### Required work
For this exercise, reproduce the entries below exactly, but only from the line containing "none -> brown round brick A3 level 1" through the line containing "none -> brown brick I4:I5 level 1", both included.

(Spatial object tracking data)
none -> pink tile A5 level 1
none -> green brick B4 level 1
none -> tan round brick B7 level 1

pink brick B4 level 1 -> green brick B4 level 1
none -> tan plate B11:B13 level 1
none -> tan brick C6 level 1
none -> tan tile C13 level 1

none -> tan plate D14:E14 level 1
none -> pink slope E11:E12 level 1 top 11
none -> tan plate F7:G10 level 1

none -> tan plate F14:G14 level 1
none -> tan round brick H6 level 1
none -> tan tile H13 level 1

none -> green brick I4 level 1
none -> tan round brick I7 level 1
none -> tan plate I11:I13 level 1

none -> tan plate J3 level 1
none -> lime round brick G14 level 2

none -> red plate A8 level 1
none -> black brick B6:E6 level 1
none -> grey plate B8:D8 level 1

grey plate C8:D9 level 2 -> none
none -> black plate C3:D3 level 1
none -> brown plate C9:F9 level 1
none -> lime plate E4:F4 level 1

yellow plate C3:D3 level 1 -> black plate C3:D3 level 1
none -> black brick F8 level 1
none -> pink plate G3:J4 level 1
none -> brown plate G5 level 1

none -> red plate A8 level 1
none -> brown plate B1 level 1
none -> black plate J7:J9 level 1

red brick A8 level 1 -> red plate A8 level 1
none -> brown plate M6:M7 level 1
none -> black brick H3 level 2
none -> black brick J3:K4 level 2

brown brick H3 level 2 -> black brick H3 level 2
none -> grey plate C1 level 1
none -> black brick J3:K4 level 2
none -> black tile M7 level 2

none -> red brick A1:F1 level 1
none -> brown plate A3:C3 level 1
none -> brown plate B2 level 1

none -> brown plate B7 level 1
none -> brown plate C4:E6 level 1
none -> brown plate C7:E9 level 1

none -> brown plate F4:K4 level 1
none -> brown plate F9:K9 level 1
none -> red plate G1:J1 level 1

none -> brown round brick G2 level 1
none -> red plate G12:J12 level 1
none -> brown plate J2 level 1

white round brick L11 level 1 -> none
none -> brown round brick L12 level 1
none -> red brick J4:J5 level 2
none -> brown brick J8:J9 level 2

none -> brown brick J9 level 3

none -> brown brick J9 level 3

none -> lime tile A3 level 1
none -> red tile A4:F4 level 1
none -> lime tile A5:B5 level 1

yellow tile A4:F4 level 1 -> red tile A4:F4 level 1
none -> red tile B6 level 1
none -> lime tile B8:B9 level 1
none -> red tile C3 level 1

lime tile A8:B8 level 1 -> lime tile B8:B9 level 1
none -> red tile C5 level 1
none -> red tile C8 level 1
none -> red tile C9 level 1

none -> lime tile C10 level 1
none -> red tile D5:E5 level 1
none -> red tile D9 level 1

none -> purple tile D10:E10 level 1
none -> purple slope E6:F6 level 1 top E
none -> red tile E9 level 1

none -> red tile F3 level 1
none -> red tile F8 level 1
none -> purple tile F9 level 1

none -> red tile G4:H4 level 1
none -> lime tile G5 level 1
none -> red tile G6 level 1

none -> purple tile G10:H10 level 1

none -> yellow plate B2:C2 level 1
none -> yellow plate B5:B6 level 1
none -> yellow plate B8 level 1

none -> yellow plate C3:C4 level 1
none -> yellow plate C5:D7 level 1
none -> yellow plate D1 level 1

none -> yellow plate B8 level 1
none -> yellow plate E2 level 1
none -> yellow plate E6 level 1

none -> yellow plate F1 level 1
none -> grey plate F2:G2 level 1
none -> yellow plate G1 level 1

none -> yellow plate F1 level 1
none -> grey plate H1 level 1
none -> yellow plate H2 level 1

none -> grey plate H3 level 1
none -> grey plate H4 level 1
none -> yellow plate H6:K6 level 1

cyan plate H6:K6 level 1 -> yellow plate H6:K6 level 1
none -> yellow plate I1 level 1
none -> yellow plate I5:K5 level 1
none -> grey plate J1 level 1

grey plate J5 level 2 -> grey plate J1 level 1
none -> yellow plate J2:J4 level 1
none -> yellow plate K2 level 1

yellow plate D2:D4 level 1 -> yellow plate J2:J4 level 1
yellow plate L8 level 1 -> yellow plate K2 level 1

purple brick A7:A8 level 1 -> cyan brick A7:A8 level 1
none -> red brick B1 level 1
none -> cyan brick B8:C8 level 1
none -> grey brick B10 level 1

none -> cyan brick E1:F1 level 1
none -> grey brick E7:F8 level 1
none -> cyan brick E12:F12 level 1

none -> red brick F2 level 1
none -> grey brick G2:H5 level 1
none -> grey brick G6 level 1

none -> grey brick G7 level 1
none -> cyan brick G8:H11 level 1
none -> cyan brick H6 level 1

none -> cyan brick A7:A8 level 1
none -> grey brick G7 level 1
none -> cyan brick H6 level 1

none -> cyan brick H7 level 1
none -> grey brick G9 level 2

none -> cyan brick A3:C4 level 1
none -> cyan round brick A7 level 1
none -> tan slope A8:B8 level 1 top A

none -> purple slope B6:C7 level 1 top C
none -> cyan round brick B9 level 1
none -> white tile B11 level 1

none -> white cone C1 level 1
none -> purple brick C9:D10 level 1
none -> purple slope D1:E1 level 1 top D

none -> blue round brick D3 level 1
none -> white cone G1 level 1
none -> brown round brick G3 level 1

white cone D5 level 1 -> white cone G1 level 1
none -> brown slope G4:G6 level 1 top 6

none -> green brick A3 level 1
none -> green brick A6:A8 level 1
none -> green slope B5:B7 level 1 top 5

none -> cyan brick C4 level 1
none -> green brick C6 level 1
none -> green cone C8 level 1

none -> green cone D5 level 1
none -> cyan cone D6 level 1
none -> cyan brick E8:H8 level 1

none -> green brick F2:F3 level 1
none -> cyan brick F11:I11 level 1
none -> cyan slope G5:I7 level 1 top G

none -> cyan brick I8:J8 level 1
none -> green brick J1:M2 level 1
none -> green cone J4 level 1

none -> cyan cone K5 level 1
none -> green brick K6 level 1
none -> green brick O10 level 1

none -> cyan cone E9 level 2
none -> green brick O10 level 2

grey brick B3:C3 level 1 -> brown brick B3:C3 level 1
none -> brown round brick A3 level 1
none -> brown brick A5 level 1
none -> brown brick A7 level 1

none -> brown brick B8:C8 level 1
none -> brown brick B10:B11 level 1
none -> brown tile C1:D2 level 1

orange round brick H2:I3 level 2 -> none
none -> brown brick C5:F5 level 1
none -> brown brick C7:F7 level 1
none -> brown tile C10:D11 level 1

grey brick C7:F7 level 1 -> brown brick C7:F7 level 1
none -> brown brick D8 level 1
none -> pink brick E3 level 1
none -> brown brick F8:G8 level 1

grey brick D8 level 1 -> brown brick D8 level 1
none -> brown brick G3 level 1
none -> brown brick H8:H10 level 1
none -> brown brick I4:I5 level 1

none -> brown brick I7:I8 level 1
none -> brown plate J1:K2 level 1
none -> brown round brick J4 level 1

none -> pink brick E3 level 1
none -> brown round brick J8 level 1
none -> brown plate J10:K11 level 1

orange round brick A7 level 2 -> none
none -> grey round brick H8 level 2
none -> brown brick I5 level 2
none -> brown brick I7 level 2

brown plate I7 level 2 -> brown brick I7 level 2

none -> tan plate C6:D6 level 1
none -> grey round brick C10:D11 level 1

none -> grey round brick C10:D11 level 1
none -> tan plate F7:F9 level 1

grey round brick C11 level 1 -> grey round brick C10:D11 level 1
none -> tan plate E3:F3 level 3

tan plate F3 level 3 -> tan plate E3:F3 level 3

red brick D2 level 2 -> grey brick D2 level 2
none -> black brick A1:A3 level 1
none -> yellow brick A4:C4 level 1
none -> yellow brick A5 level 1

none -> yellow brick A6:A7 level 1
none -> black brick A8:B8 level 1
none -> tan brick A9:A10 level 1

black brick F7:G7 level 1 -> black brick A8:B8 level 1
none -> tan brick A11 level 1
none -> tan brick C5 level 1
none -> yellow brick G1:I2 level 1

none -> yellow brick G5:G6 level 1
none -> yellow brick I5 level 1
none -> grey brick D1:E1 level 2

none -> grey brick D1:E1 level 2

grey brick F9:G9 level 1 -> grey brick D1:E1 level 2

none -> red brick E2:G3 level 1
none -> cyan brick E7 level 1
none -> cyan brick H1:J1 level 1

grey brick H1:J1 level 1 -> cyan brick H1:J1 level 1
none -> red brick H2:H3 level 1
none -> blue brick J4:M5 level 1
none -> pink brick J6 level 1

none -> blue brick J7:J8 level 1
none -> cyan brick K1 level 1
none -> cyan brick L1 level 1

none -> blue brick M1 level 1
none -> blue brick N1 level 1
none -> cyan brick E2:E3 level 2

### Reply to the exercise
none -> brown round brick A3 level 1
none -> brown brick A5 level 1
none -> brown brick A7 level 1

none -> brown brick B8:C8 level 1
none -> brown brick B10:B11 level 1
none -> brown tile C1:D2 level 1

orange round brick H2:I3 level 2 -> none
none -> brown brick C5:F5 level 1
none -> brown brick C7:F7 level 1
none -> brown tile C10:D11 level 1

grey brick C7:F7 level 1 -> brown brick C7:F7 level 1
none -> brown brick D8 level 1
none -> pink brick E3 level 1
none -> brown brick F8:G8 level 1

grey brick D8 level 1 -> brown brick D8 level 1
none -> brown brick G3 level 1
none -> brown brick H8:H10 level 1
none -> brown brick I4:I5 level 1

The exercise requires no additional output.